◆ **BRIEF**: Scan the records below for the line with "D1: LED red" and the line with "R11: 220 (OPTO, TICK3) -> 510 (OPTO, TICK3)", and retype that range exactly, both ends included, pictures excepted.

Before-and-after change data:
= = =
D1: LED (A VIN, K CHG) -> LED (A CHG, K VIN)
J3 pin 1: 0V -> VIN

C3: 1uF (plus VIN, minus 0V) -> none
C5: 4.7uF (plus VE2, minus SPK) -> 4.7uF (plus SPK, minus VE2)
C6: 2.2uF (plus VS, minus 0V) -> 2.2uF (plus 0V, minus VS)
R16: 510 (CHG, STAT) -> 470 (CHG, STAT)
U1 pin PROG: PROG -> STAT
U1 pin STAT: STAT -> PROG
= = =
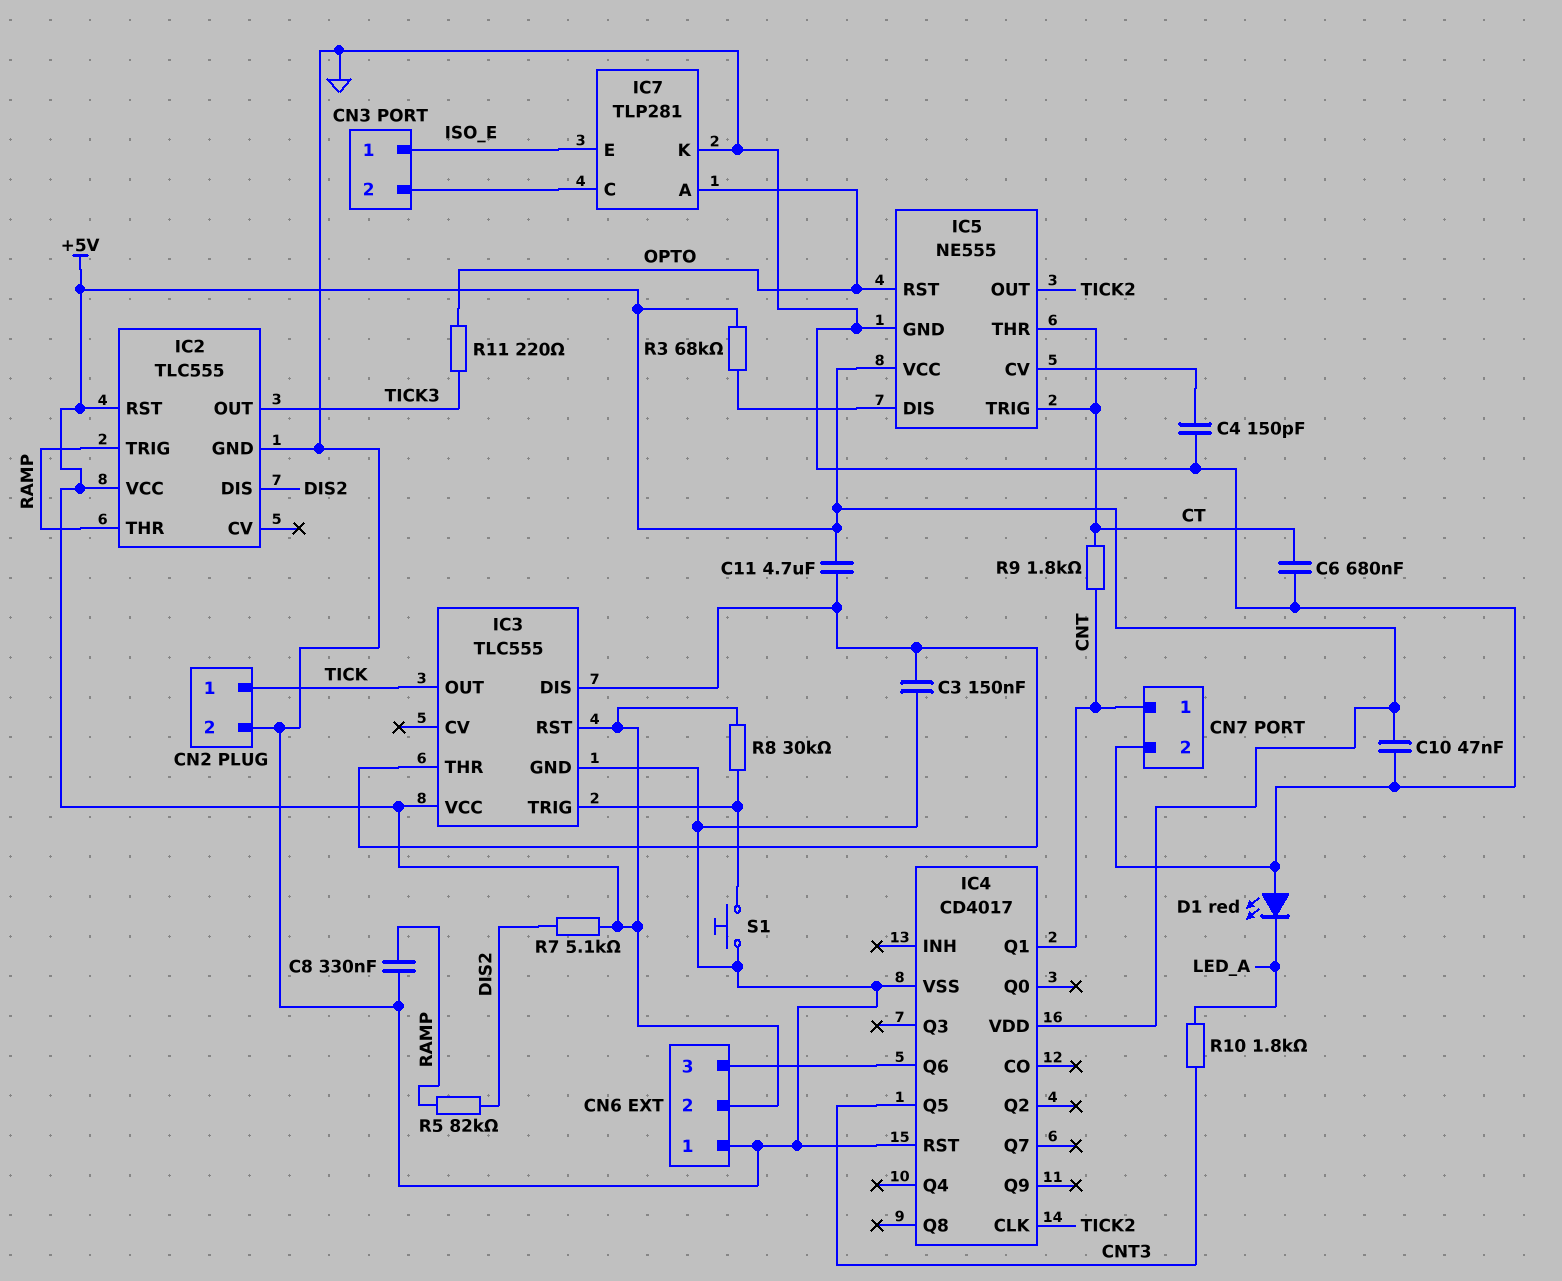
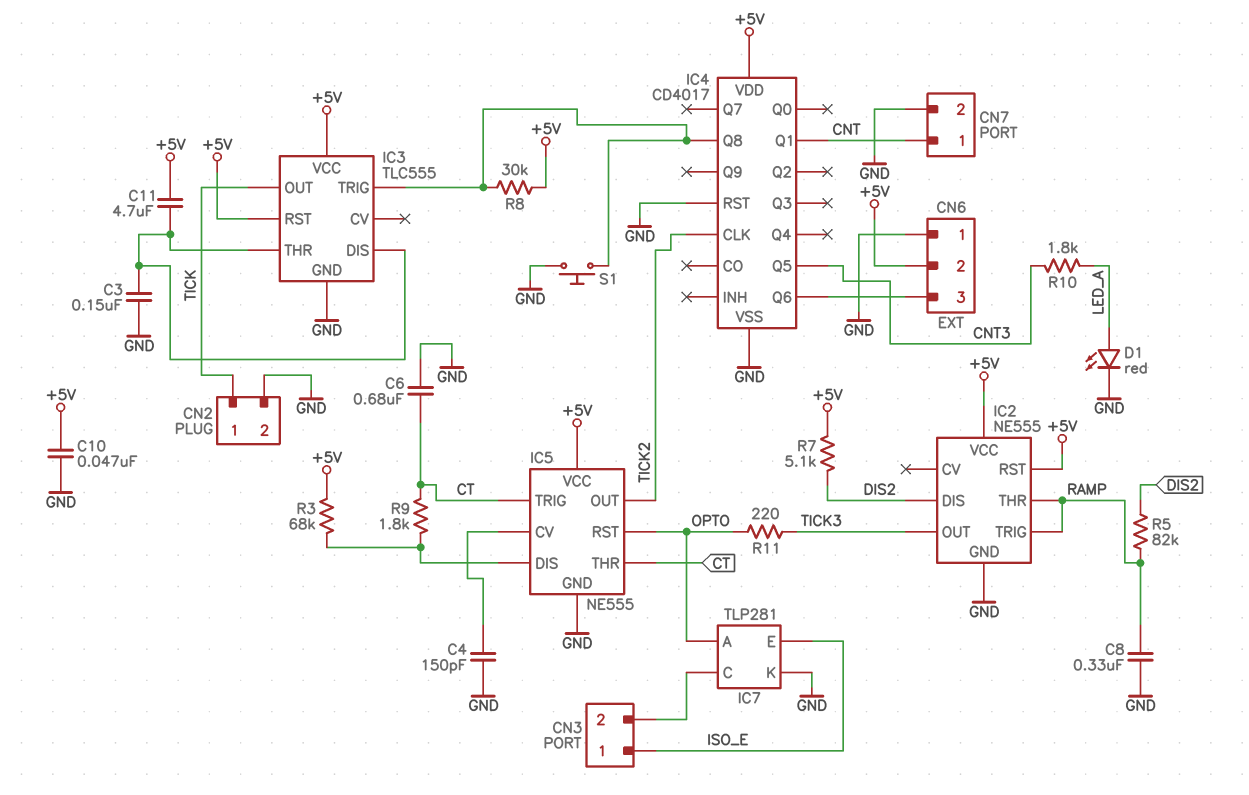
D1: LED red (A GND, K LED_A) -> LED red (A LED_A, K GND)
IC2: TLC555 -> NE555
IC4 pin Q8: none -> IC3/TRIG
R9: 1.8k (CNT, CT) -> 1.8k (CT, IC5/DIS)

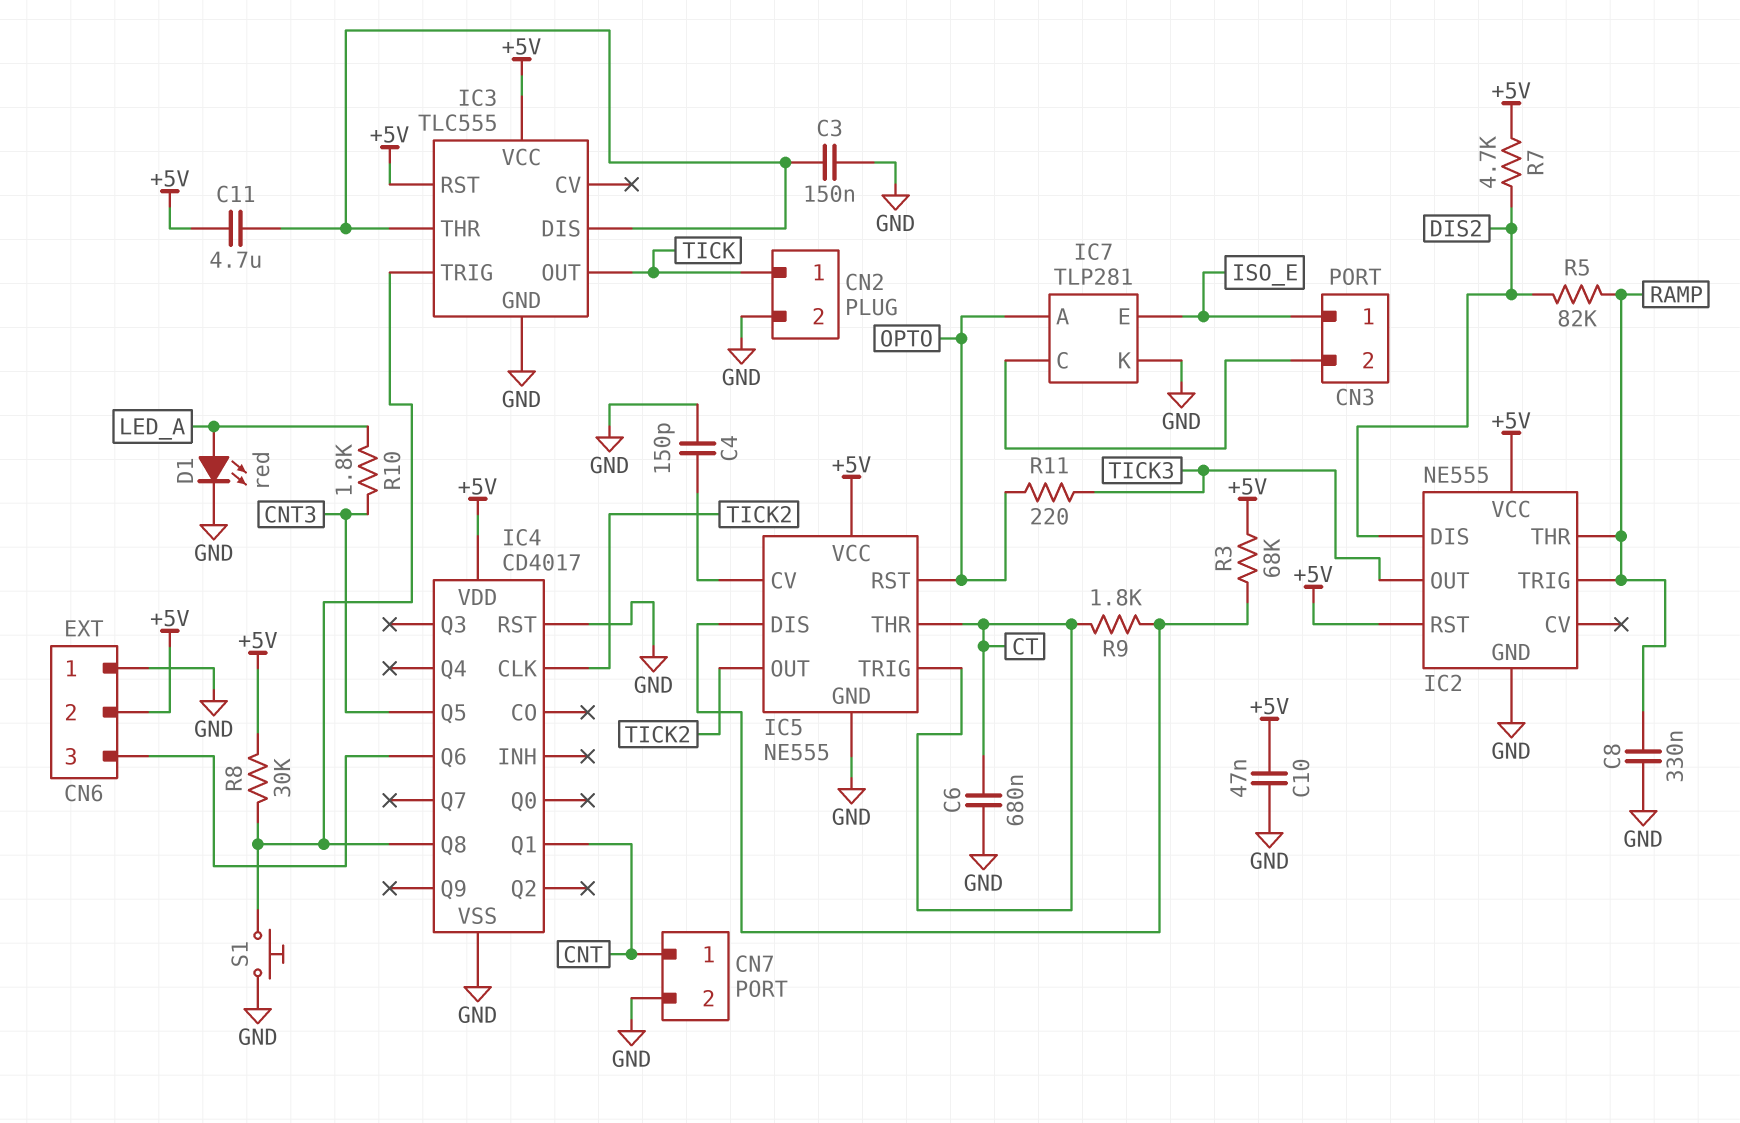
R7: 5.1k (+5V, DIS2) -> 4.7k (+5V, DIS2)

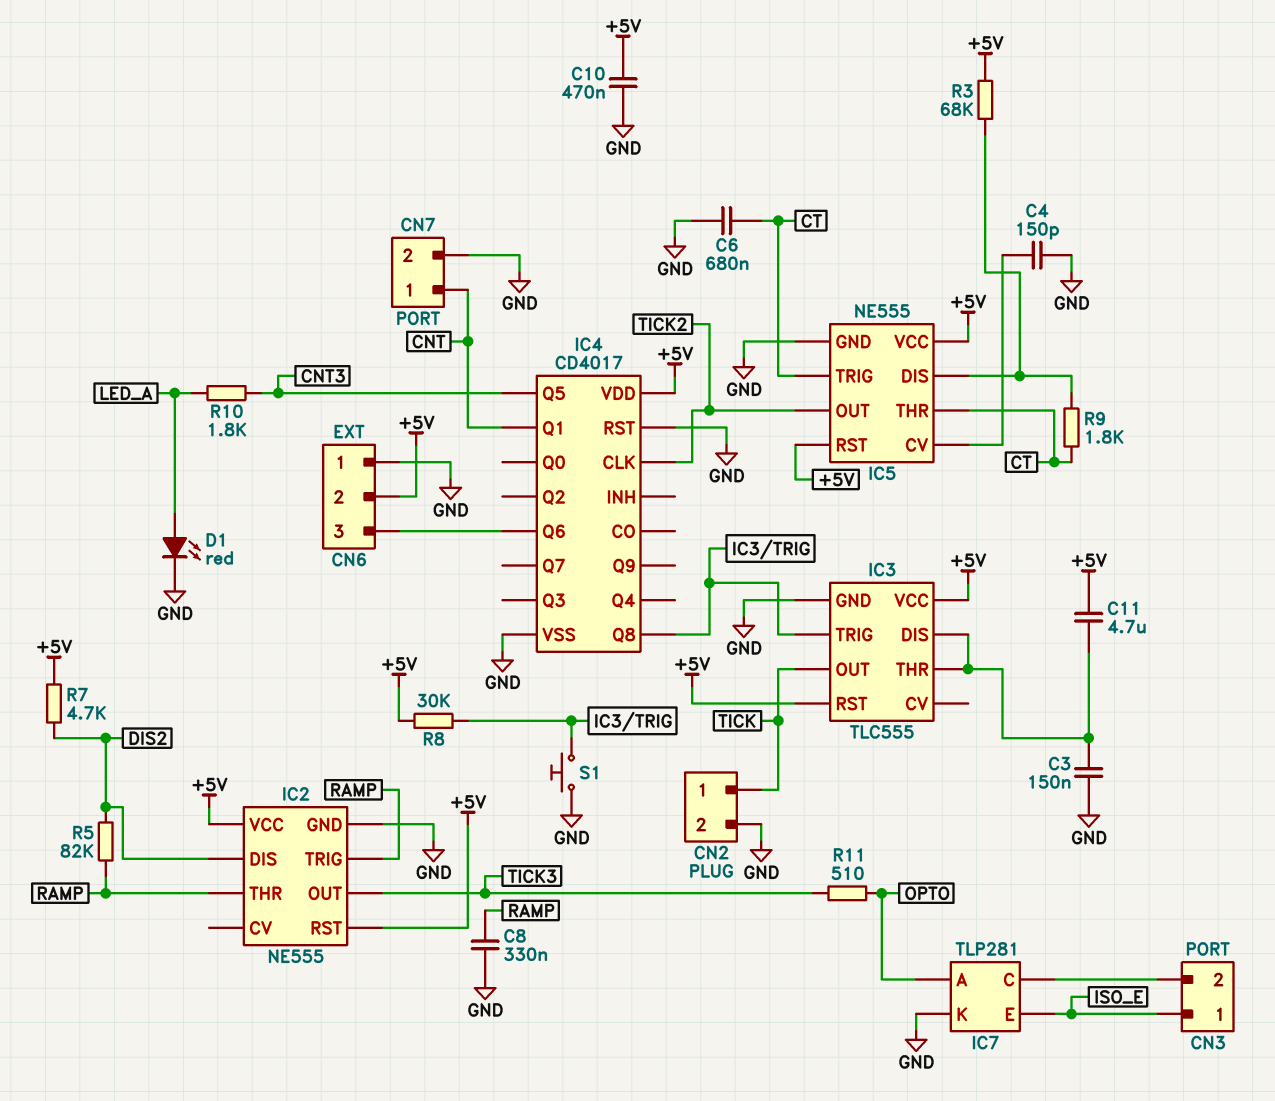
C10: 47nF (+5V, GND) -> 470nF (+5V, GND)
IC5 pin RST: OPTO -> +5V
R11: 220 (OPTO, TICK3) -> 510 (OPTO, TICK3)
= = =
◆ **ANSWER FOR THIS EXERCISE**:
D1: LED red (A GND, K LED_A) -> LED red (A LED_A, K GND)
IC2: TLC555 -> NE555
IC4 pin Q8: none -> IC3/TRIG
R9: 1.8k (CNT, CT) -> 1.8k (CT, IC5/DIS)

R7: 5.1k (+5V, DIS2) -> 4.7k (+5V, DIS2)

C10: 47nF (+5V, GND) -> 470nF (+5V, GND)
IC5 pin RST: OPTO -> +5V
R11: 220 (OPTO, TICK3) -> 510 (OPTO, TICK3)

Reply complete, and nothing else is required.